## WHAT TO DO
Please return the full listing. Every line must match exactly.

## DATA TO USE

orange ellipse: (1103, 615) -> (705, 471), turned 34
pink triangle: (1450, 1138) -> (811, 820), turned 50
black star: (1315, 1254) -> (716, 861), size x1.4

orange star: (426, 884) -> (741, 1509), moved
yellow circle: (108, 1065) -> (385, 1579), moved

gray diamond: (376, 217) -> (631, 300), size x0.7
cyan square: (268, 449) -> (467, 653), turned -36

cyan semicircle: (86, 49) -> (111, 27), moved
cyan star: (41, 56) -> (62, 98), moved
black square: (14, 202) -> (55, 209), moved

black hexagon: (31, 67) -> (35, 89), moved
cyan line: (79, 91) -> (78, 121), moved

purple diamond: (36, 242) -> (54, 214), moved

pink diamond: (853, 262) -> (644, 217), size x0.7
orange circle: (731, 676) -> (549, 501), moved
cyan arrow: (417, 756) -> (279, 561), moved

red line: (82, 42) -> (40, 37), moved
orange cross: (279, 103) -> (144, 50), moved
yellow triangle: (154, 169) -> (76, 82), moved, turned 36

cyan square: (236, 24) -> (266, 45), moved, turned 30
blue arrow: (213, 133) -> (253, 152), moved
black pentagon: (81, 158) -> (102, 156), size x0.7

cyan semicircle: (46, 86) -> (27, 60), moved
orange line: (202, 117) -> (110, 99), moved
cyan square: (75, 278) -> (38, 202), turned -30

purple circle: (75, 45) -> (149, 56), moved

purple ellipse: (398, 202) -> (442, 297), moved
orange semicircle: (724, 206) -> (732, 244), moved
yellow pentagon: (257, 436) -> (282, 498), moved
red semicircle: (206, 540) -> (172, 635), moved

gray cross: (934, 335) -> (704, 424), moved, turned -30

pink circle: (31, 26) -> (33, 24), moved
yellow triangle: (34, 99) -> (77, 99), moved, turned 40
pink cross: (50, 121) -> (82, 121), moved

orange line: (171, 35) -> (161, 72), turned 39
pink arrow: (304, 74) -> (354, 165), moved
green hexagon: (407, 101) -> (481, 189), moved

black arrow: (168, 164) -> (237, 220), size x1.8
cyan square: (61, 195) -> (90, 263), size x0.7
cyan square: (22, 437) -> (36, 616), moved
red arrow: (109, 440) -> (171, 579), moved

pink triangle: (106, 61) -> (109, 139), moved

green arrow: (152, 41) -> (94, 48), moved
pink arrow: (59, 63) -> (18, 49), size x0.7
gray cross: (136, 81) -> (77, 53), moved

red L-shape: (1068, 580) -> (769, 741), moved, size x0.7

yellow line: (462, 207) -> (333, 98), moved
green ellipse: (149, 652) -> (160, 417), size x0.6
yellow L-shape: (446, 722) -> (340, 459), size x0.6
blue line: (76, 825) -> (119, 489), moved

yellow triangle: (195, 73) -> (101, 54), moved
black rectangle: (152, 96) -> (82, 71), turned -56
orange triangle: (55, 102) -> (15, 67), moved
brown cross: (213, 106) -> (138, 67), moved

## OUTPUT FOR THIS TASK
orange ellipse: (1103, 615) -> (705, 471), turned 34
pink triangle: (1450, 1138) -> (811, 820), turned 50
black star: (1315, 1254) -> (716, 861), size x1.4

orange star: (426, 884) -> (741, 1509), moved
yellow circle: (108, 1065) -> (385, 1579), moved

gray diamond: (376, 217) -> (631, 300), size x0.7
cyan square: (268, 449) -> (467, 653), turned -36

cyan semicircle: (86, 49) -> (111, 27), moved
cyan star: (41, 56) -> (62, 98), moved
black square: (14, 202) -> (55, 209), moved

black hexagon: (31, 67) -> (35, 89), moved
cyan line: (79, 91) -> (78, 121), moved

purple diamond: (36, 242) -> (54, 214), moved

pink diamond: (853, 262) -> (644, 217), size x0.7
orange circle: (731, 676) -> (549, 501), moved
cyan arrow: (417, 756) -> (279, 561), moved

red line: (82, 42) -> (40, 37), moved
orange cross: (279, 103) -> (144, 50), moved
yellow triangle: (154, 169) -> (76, 82), moved, turned 36

cyan square: (236, 24) -> (266, 45), moved, turned 30
blue arrow: (213, 133) -> (253, 152), moved
black pentagon: (81, 158) -> (102, 156), size x0.7

cyan semicircle: (46, 86) -> (27, 60), moved
orange line: (202, 117) -> (110, 99), moved
cyan square: (75, 278) -> (38, 202), turned -30

purple circle: (75, 45) -> (149, 56), moved

purple ellipse: (398, 202) -> (442, 297), moved
orange semicircle: (724, 206) -> (732, 244), moved
yellow pentagon: (257, 436) -> (282, 498), moved
red semicircle: (206, 540) -> (172, 635), moved

gray cross: (934, 335) -> (704, 424), moved, turned -30

pink circle: (31, 26) -> (33, 24), moved
yellow triangle: (34, 99) -> (77, 99), moved, turned 40
pink cross: (50, 121) -> (82, 121), moved

orange line: (171, 35) -> (161, 72), turned 39
pink arrow: (304, 74) -> (354, 165), moved
green hexagon: (407, 101) -> (481, 189), moved

black arrow: (168, 164) -> (237, 220), size x1.8
cyan square: (61, 195) -> (90, 263), size x0.7
cyan square: (22, 437) -> (36, 616), moved
red arrow: (109, 440) -> (171, 579), moved

pink triangle: (106, 61) -> (109, 139), moved

green arrow: (152, 41) -> (94, 48), moved
pink arrow: (59, 63) -> (18, 49), size x0.7
gray cross: (136, 81) -> (77, 53), moved

red L-shape: (1068, 580) -> (769, 741), moved, size x0.7

yellow line: (462, 207) -> (333, 98), moved
green ellipse: (149, 652) -> (160, 417), size x0.6
yellow L-shape: (446, 722) -> (340, 459), size x0.6
blue line: (76, 825) -> (119, 489), moved

yellow triangle: (195, 73) -> (101, 54), moved
black rectangle: (152, 96) -> (82, 71), turned -56
orange triangle: (55, 102) -> (15, 67), moved
brown cross: (213, 106) -> (138, 67), moved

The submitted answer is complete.